> [Task brief] Would you please copy every line below that includes the string "none"?

> [Exercise input]
'''
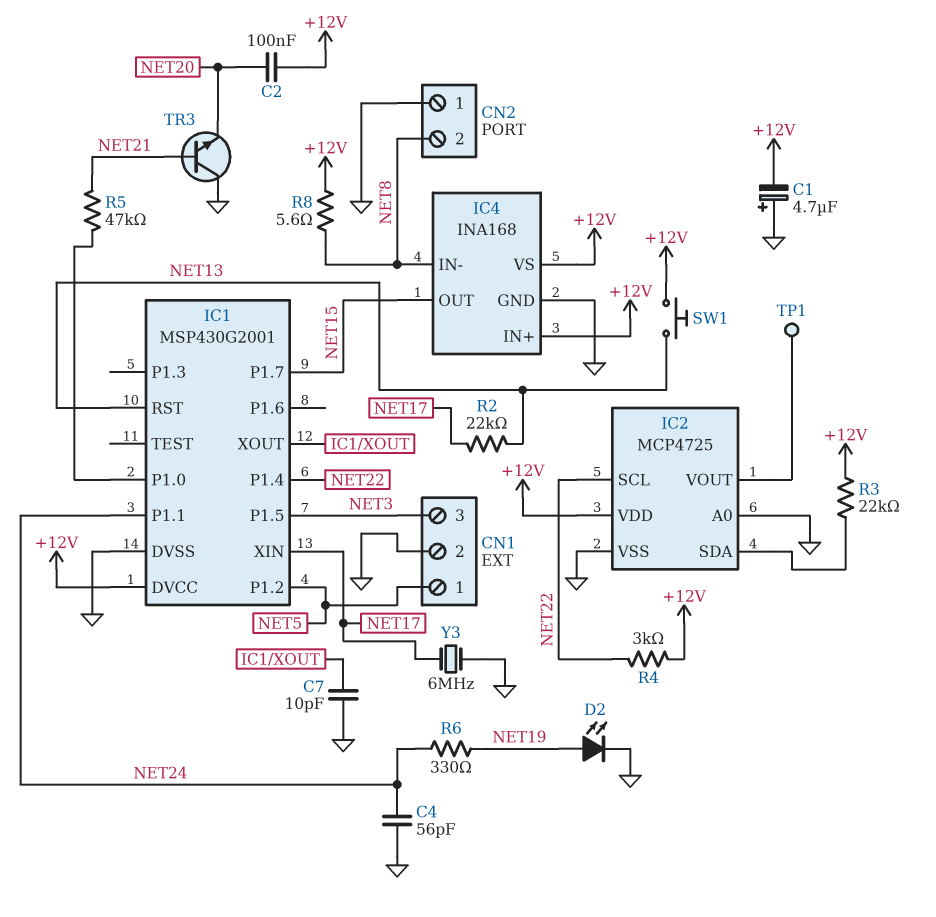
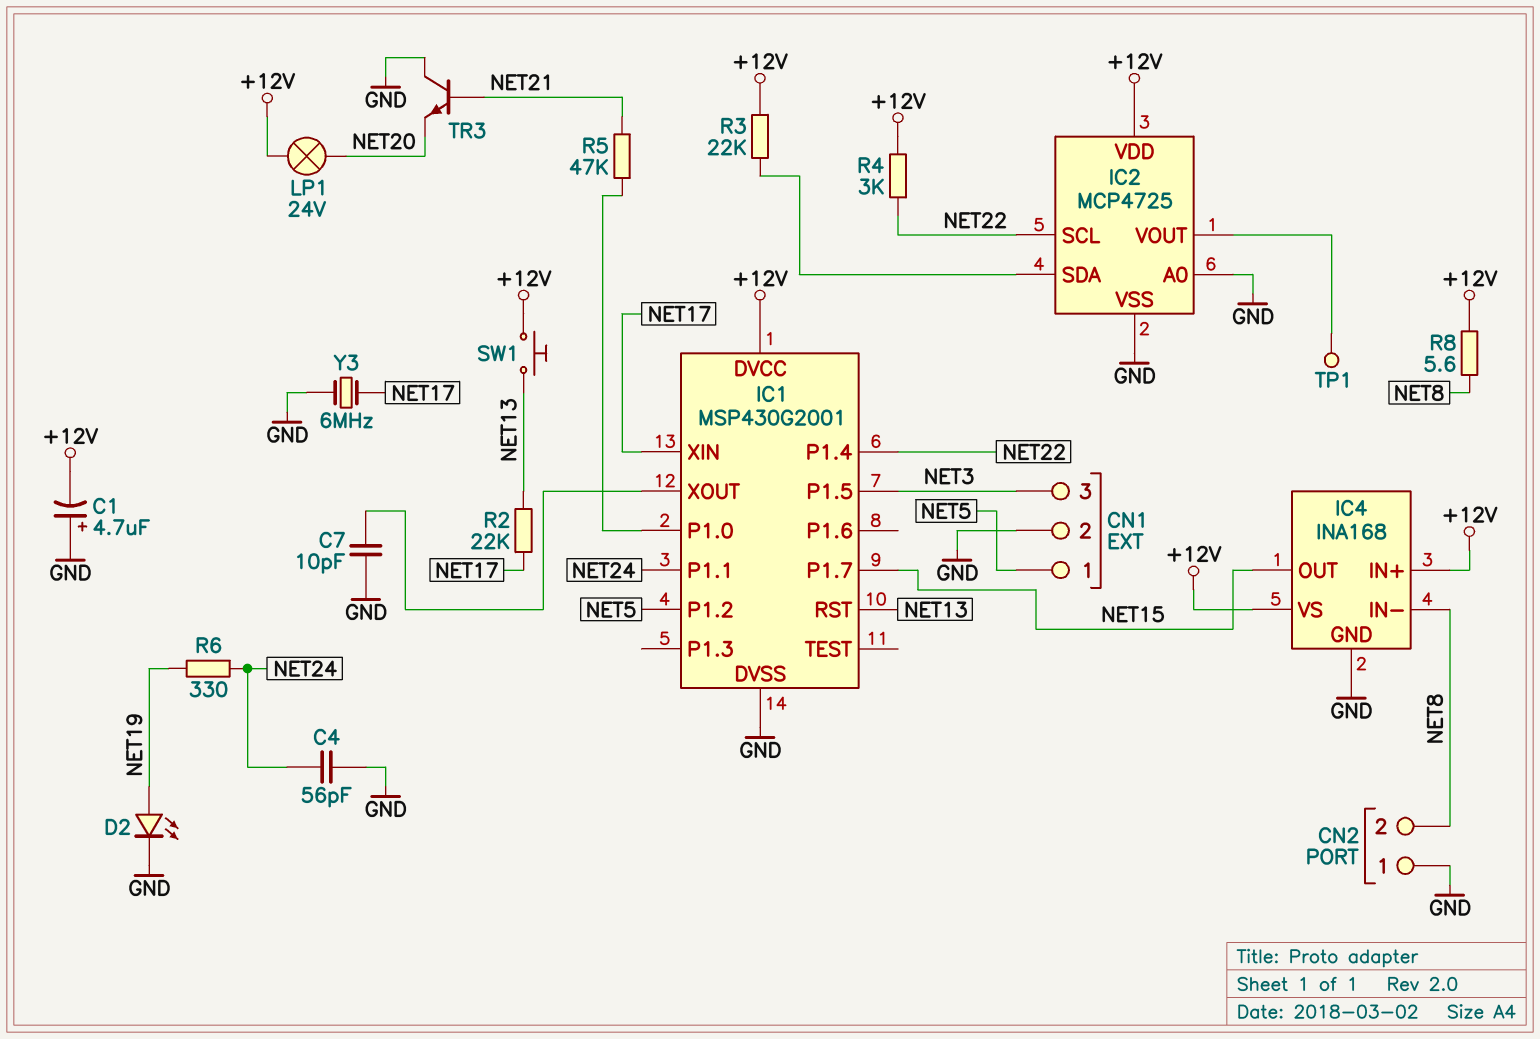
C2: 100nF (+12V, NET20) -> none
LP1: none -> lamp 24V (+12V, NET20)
'''
'''
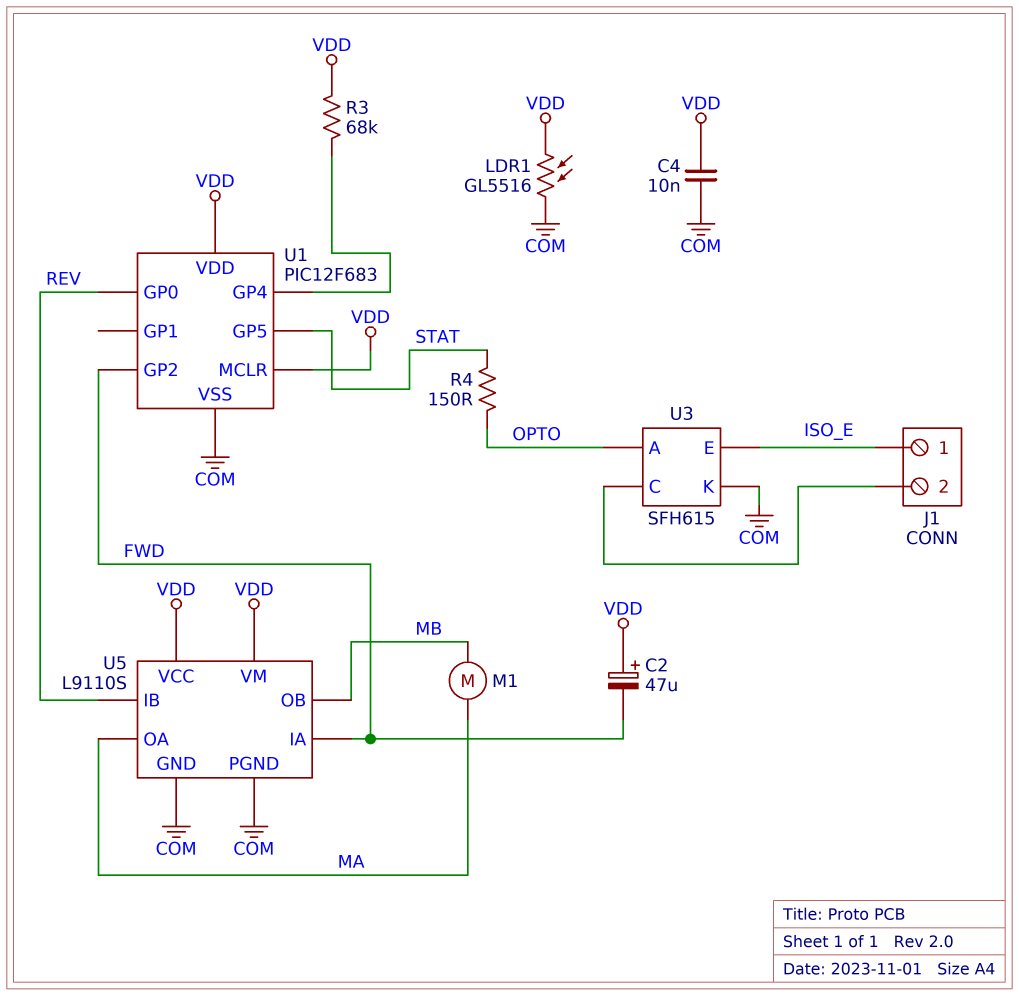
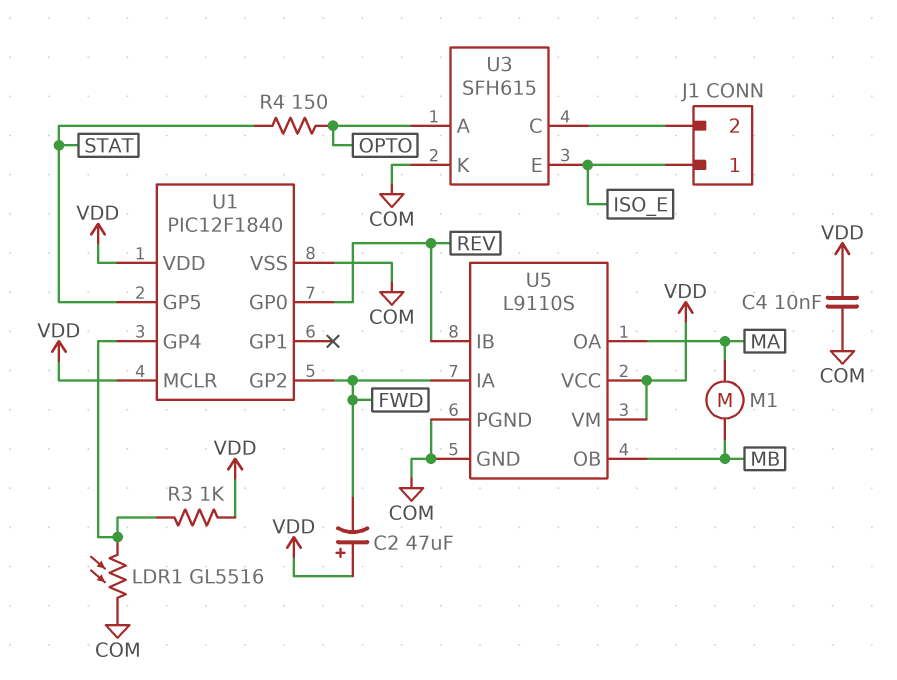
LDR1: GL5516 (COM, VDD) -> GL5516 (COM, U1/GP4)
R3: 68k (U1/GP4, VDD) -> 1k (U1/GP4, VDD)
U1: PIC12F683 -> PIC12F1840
'''
> [Answer]
C2: 100nF (+12V, NET20) -> none
LP1: none -> lamp 24V (+12V, NET20)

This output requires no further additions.